## EXTRAITS DE DONNÉES:
--------------------
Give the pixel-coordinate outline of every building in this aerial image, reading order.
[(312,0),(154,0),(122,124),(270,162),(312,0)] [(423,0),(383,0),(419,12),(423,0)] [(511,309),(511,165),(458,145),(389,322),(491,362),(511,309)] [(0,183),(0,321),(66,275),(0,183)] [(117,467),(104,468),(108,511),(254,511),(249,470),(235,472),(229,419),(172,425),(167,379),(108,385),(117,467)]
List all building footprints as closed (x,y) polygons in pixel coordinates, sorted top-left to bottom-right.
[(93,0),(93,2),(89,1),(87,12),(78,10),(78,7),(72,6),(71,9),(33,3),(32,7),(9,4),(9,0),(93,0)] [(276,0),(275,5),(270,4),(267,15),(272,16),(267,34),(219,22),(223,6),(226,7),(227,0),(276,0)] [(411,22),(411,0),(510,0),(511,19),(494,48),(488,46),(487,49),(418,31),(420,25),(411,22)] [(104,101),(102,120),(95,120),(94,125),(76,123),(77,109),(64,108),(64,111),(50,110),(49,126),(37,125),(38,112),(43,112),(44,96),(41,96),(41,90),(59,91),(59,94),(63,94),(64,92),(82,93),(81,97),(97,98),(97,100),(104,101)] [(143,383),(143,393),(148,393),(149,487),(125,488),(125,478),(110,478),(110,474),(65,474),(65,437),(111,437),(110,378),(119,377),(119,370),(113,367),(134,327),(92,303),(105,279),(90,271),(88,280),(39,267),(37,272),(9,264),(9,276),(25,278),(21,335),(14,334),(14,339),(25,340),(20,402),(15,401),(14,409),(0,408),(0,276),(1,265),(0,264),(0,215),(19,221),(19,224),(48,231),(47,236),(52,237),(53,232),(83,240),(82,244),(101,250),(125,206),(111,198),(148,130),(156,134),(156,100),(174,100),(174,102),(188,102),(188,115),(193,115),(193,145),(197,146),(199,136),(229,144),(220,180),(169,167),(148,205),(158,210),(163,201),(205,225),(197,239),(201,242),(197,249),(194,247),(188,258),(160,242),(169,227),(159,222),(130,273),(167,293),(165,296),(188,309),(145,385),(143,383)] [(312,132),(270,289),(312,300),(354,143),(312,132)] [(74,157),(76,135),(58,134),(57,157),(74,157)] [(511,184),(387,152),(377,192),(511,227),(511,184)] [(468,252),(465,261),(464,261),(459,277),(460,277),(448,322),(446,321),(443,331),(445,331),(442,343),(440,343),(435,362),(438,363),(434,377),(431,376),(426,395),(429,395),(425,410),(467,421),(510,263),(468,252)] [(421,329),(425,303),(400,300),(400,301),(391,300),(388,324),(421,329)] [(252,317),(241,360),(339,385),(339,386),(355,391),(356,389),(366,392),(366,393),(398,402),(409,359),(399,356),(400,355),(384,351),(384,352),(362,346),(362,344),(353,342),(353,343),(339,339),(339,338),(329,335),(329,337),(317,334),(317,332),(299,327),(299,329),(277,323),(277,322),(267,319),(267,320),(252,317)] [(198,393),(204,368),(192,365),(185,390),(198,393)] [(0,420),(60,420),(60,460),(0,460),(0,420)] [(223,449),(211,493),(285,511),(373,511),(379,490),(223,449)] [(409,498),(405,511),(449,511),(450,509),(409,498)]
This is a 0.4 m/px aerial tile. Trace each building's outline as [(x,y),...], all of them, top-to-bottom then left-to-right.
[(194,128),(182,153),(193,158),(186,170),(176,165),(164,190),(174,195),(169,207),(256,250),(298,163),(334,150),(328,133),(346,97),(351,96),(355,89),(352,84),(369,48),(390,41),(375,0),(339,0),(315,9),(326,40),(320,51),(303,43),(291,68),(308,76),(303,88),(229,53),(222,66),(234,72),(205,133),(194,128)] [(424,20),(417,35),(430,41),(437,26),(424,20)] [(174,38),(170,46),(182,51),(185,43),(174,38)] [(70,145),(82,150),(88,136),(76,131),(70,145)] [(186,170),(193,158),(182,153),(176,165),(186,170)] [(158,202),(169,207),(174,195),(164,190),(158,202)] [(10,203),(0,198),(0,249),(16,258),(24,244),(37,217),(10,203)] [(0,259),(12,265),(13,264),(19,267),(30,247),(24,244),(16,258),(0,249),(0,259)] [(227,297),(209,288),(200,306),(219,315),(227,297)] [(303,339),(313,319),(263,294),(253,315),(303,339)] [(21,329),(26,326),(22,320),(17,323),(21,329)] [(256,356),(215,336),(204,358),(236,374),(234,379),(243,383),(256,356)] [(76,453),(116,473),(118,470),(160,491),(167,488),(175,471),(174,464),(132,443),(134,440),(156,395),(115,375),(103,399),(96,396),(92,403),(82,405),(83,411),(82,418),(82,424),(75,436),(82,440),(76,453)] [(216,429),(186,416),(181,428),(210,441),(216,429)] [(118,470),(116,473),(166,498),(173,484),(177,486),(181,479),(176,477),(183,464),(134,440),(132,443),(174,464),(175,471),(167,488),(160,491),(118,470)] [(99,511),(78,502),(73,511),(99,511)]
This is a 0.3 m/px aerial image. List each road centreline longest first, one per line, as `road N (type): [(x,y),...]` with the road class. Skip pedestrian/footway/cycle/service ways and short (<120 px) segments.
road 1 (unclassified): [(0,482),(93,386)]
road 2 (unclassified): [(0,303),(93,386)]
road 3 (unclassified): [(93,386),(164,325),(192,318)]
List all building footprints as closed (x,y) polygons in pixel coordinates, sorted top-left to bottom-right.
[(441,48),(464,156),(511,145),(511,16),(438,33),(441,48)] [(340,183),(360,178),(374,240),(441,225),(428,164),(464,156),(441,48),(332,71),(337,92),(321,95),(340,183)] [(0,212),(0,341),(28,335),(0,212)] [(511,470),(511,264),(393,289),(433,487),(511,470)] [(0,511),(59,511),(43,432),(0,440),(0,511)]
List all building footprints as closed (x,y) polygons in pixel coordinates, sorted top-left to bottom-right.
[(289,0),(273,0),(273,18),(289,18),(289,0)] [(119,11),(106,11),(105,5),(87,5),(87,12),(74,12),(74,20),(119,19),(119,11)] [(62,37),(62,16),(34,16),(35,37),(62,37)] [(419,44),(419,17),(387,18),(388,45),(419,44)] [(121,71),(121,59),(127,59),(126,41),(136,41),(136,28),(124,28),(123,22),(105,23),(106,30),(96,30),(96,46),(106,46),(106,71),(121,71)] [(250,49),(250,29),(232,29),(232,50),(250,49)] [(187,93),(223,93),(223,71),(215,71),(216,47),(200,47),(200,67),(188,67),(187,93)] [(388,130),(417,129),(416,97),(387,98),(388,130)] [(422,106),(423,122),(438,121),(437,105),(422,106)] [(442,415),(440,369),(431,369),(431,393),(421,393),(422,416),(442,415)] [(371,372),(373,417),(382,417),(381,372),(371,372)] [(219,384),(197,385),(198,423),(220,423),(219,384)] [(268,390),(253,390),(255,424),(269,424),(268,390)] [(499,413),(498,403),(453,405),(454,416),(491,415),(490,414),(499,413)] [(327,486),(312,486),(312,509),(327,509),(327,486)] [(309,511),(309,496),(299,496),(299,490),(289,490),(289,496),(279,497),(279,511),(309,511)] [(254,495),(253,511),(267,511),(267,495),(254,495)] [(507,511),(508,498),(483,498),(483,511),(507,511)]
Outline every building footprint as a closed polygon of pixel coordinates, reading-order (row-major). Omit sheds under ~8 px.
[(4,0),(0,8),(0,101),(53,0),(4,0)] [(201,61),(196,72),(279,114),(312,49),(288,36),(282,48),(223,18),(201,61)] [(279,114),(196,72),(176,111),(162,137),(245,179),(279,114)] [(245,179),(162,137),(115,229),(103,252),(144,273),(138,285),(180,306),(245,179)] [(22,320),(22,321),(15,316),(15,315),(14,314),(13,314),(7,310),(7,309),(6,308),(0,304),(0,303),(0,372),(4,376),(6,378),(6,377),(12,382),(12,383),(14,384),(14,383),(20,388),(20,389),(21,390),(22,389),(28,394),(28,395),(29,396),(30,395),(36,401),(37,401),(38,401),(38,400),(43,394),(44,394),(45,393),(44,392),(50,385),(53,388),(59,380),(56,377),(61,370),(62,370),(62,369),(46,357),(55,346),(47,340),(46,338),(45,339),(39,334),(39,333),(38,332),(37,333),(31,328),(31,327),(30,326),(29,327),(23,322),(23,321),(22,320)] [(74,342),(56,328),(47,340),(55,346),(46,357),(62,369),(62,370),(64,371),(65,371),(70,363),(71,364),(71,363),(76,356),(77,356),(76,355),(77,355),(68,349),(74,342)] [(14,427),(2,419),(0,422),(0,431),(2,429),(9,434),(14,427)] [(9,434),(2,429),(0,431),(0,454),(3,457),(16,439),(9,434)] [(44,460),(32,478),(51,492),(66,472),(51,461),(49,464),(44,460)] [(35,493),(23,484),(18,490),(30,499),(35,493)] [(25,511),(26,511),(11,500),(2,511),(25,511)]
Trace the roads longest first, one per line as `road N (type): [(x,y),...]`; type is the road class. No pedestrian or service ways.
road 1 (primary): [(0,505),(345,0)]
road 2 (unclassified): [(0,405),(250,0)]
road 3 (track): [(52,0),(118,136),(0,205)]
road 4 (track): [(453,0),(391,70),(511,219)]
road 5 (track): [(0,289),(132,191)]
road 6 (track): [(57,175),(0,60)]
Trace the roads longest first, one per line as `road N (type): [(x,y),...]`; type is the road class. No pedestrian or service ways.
--------------------
## CONSIGNE:
Recopiez mot pour mot les entrées de la ligne contenant « This is a 0.3 » jusqu'à la ligne contenant « road 1 (unclassified): [(0,482),(93,386)] », ces deux lignes comprises.

## SOLUTION PROPOSÉE:
This is a 0.3 m/px aerial image. List each road centreline longest first, one per line, as `road N (type): [(x,y),...]` with the road class. Skip pedestrian/footway/cycle/service ways and short (<120 px) segments.
road 1 (unclassified): [(0,482),(93,386)]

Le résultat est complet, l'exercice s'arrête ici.